__EXERCISE DESCRIPTION__. Below are records that should be duplicated exactly, with no image retained.

Before-and-after object lists:
BEGIN

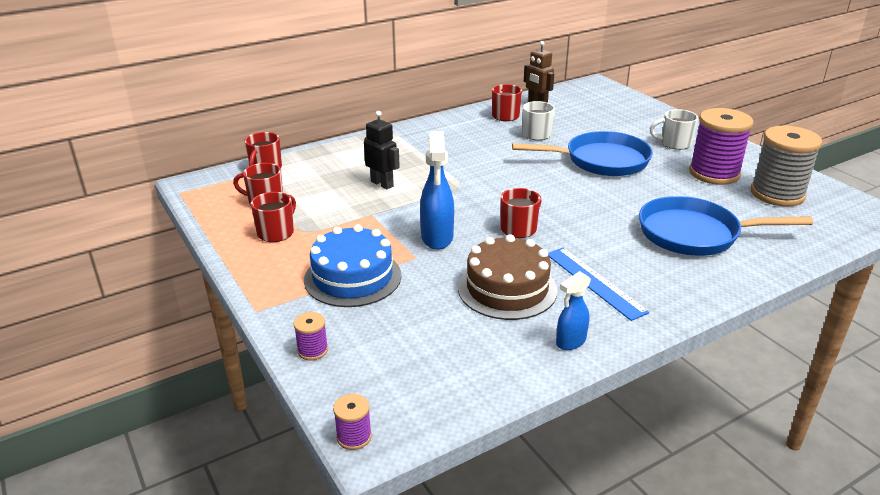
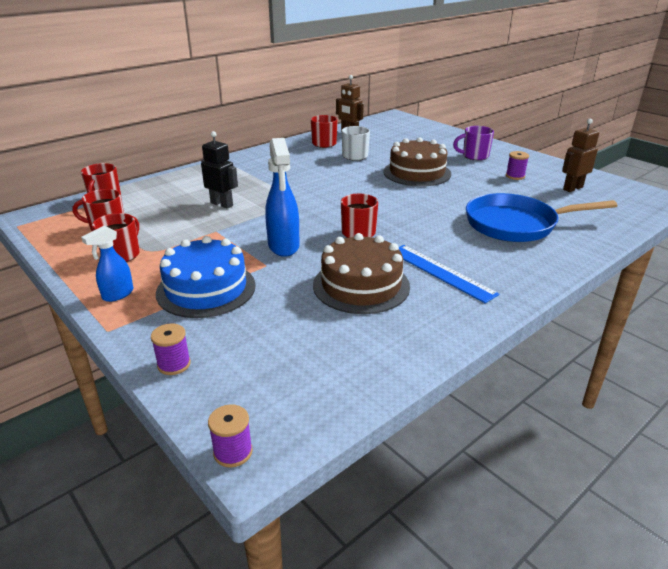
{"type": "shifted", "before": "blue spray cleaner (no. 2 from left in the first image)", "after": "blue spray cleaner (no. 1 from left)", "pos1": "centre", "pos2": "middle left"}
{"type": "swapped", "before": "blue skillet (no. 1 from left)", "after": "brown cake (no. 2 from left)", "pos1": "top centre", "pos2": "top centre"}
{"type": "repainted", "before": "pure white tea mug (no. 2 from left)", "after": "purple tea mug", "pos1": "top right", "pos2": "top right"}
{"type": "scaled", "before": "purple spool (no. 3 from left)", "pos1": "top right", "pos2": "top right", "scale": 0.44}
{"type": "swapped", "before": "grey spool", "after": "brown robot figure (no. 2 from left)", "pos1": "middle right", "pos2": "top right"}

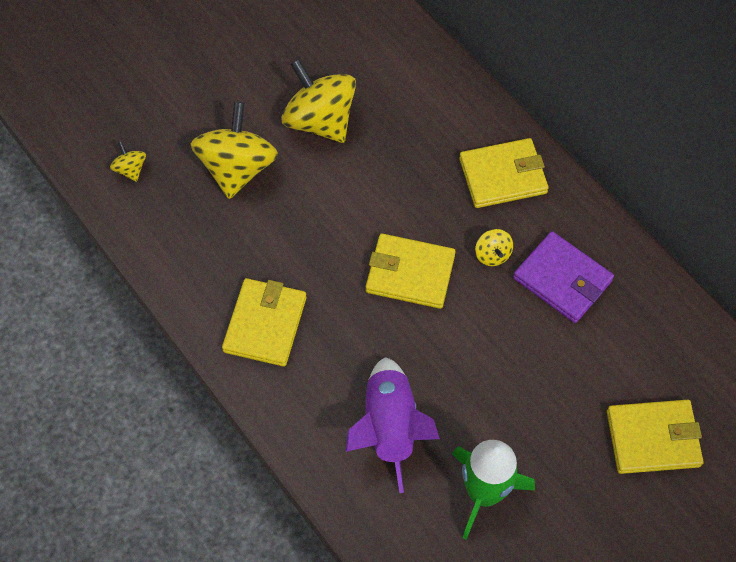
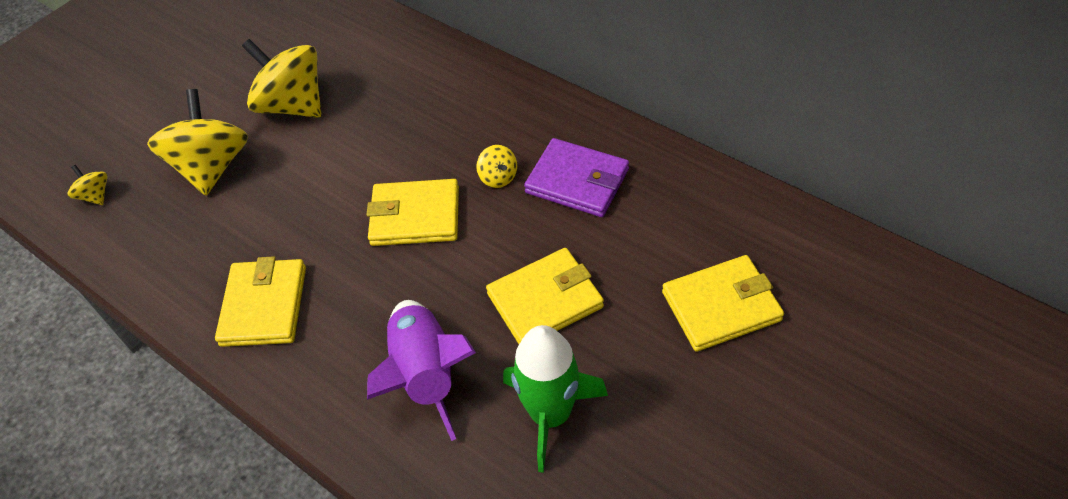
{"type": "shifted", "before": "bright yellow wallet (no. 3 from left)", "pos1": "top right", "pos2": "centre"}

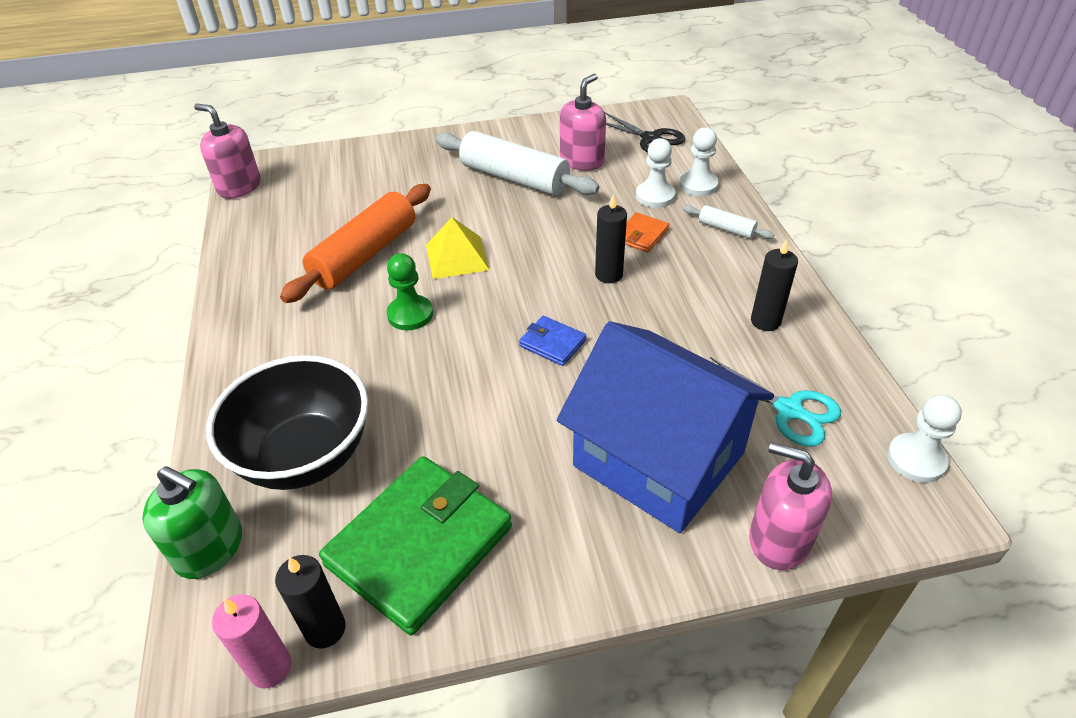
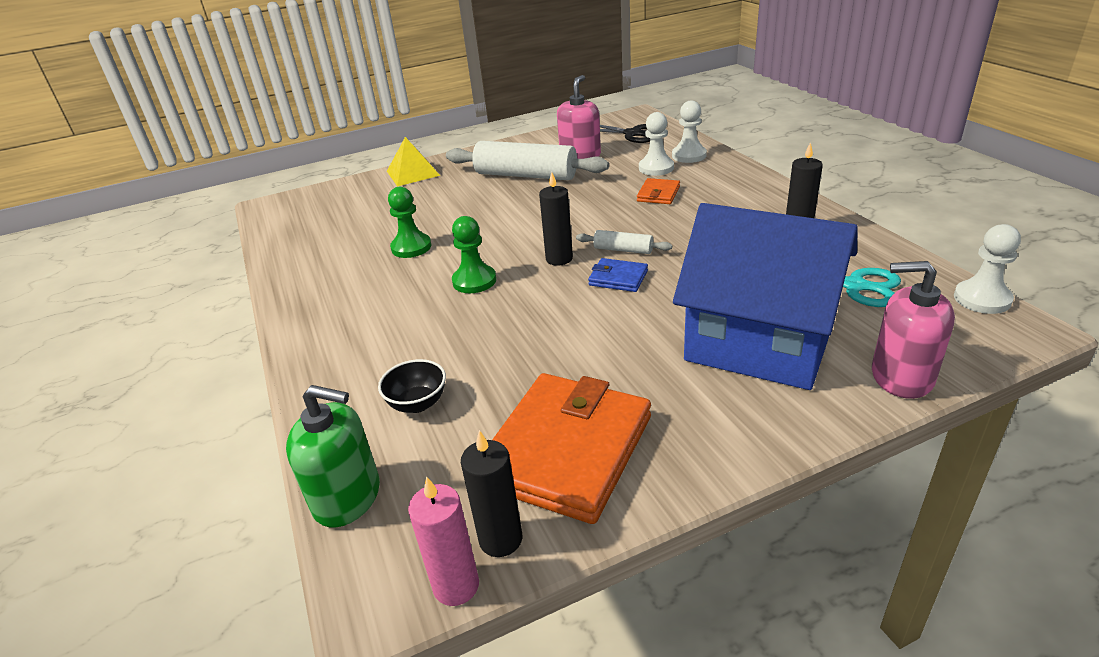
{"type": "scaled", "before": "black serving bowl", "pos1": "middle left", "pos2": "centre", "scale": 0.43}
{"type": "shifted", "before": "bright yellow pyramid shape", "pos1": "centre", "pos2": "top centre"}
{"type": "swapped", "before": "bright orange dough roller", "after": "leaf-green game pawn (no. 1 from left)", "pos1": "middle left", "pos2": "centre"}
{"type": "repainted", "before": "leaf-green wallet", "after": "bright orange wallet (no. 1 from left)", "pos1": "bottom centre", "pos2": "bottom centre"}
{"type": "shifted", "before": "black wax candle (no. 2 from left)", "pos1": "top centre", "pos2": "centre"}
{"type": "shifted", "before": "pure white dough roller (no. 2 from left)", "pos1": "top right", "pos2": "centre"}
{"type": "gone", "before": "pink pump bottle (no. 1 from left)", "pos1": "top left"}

END

__RESPONSE BOX__.
{"type": "shifted", "before": "blue spray cleaner (no. 2 from left in the first image)", "after": "blue spray cleaner (no. 1 from left)", "pos1": "centre", "pos2": "middle left"}
{"type": "swapped", "before": "blue skillet (no. 1 from left)", "after": "brown cake (no. 2 from left)", "pos1": "top centre", "pos2": "top centre"}
{"type": "repainted", "before": "pure white tea mug (no. 2 from left)", "after": "purple tea mug", "pos1": "top right", "pos2": "top right"}
{"type": "scaled", "before": "purple spool (no. 3 from left)", "pos1": "top right", "pos2": "top right", "scale": 0.44}
{"type": "swapped", "before": "grey spool", "after": "brown robot figure (no. 2 from left)", "pos1": "middle right", "pos2": "top right"}

{"type": "shifted", "before": "bright yellow wallet (no. 3 from left)", "pos1": "top right", "pos2": "centre"}

{"type": "scaled", "before": "black serving bowl", "pos1": "middle left", "pos2": "centre", "scale": 0.43}
{"type": "shifted", "before": "bright yellow pyramid shape", "pos1": "centre", "pos2": "top centre"}
{"type": "swapped", "before": "bright orange dough roller", "after": "leaf-green game pawn (no. 1 from left)", "pos1": "middle left", "pos2": "centre"}
{"type": "repainted", "before": "leaf-green wallet", "after": "bright orange wallet (no. 1 from left)", "pos1": "bottom centre", "pos2": "bottom centre"}
{"type": "shifted", "before": "black wax candle (no. 2 from left)", "pos1": "top centre", "pos2": "centre"}
{"type": "shifted", "before": "pure white dough roller (no. 2 from left)", "pos1": "top right", "pos2": "centre"}
{"type": "gone", "before": "pink pump bottle (no. 1 from left)", "pos1": "top left"}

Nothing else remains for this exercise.